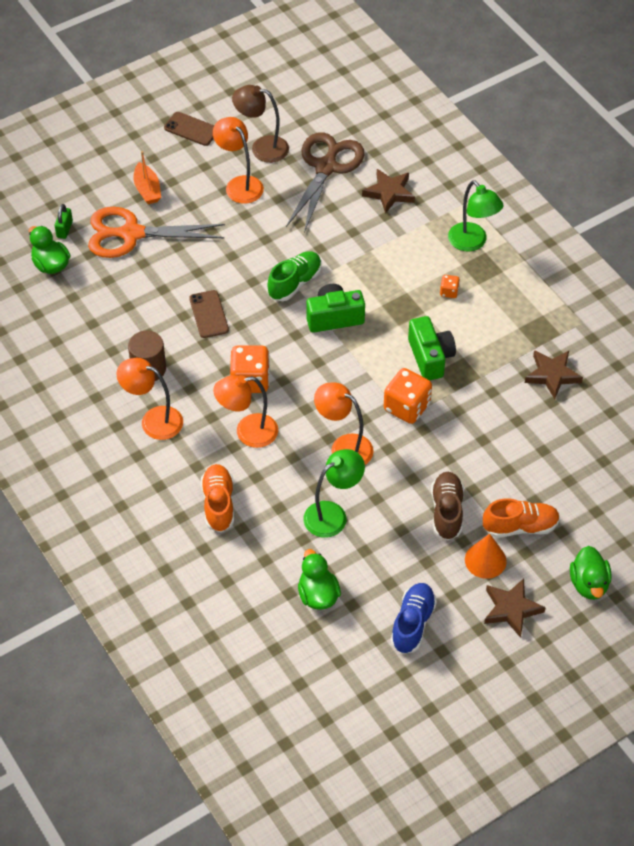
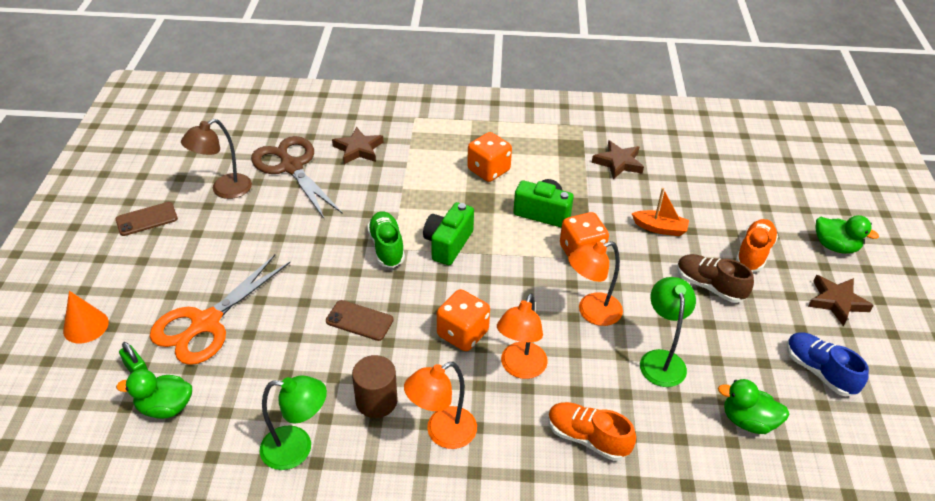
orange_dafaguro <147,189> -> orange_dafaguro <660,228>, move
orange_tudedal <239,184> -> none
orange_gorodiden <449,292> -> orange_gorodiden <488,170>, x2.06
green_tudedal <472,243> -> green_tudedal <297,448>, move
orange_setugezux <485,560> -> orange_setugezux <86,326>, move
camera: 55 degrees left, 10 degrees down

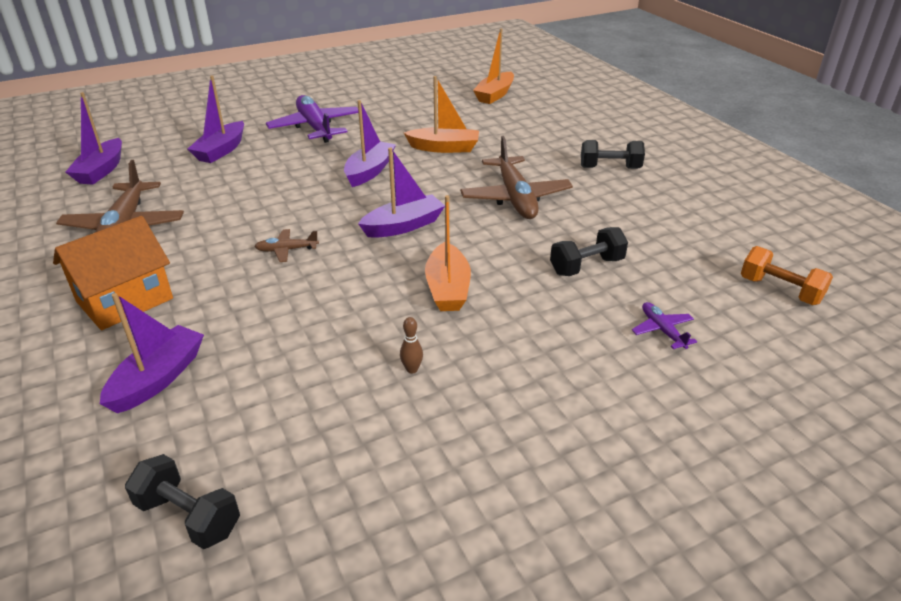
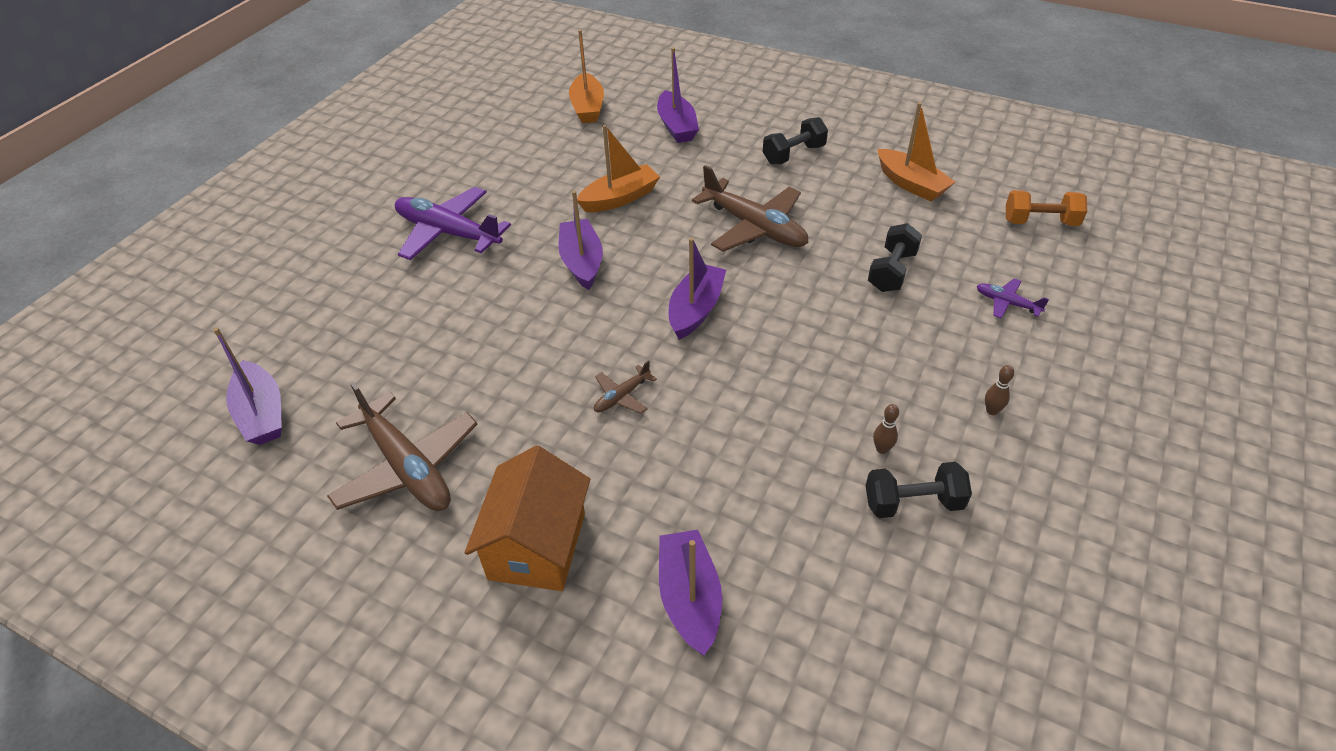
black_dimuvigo <189,516> -> black_dimuvigo <913,503>, move
purple_dafaguro <221,150> -> purple_dafaguro <677,126>, move
orange_dafaguro <447,288> -> orange_dafaguro <911,184>, move
none -> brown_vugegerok <991,411>
camera: 35 degrees left, 10 degrees up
........
▶ Problem details: Give back the listing exactly, without a single picture.

▶ Answer to the exercise:
orange_dafaguro <147,189> -> orange_dafaguro <660,228>, move
orange_tudedal <239,184> -> none
orange_gorodiden <449,292> -> orange_gorodiden <488,170>, x2.06
green_tudedal <472,243> -> green_tudedal <297,448>, move
orange_setugezux <485,560> -> orange_setugezux <86,326>, move
camera: 55 degrees left, 10 degrees down

black_dimuvigo <189,516> -> black_dimuvigo <913,503>, move
purple_dafaguro <221,150> -> purple_dafaguro <677,126>, move
orange_dafaguro <447,288> -> orange_dafaguro <911,184>, move
none -> brown_vugegerok <991,411>
camera: 35 degrees left, 10 degrees up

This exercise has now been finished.